* _Task to carry out_
Only the final stretch of lines is needed: output exactly the line containing "lime slope J4:L5" and all lines following it in the listing below.

-- Given material follows --

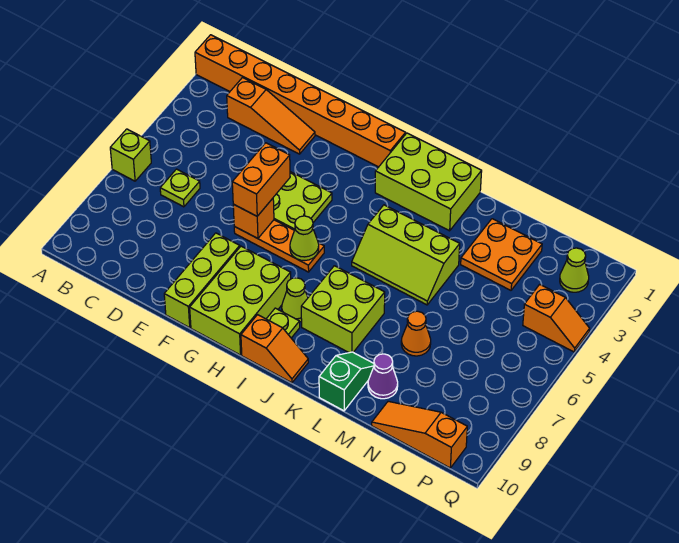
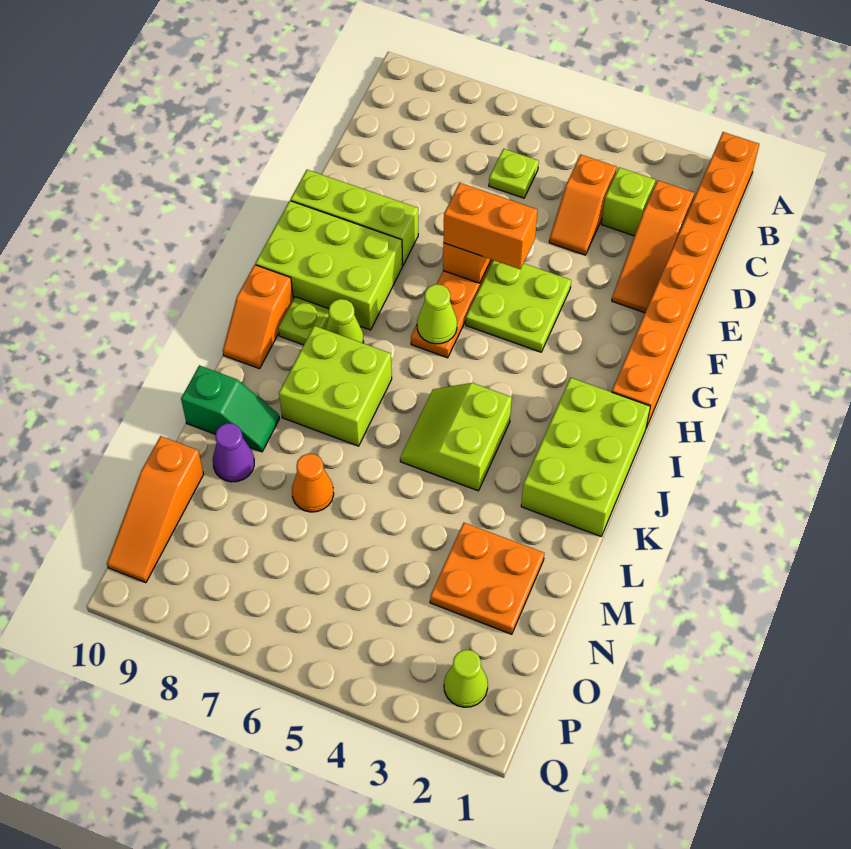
lime brick A6 level 1 -> lime brick C3 level 1
lime slope J4:L5 level 1 top 4 -> lime slope J4:K5 level 1 top 4
orange slope N10:P10 level 1 top P -> orange slope N10:P10 level 1 top N
orange slope P4:Q4 level 1 top P -> orange slope C4:D4 level 1 top C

-- Given material concluded --

* _Answer box_
lime slope J4:L5 level 1 top 4 -> lime slope J4:K5 level 1 top 4
orange slope N10:P10 level 1 top P -> orange slope N10:P10 level 1 top N
orange slope P4:Q4 level 1 top P -> orange slope C4:D4 level 1 top C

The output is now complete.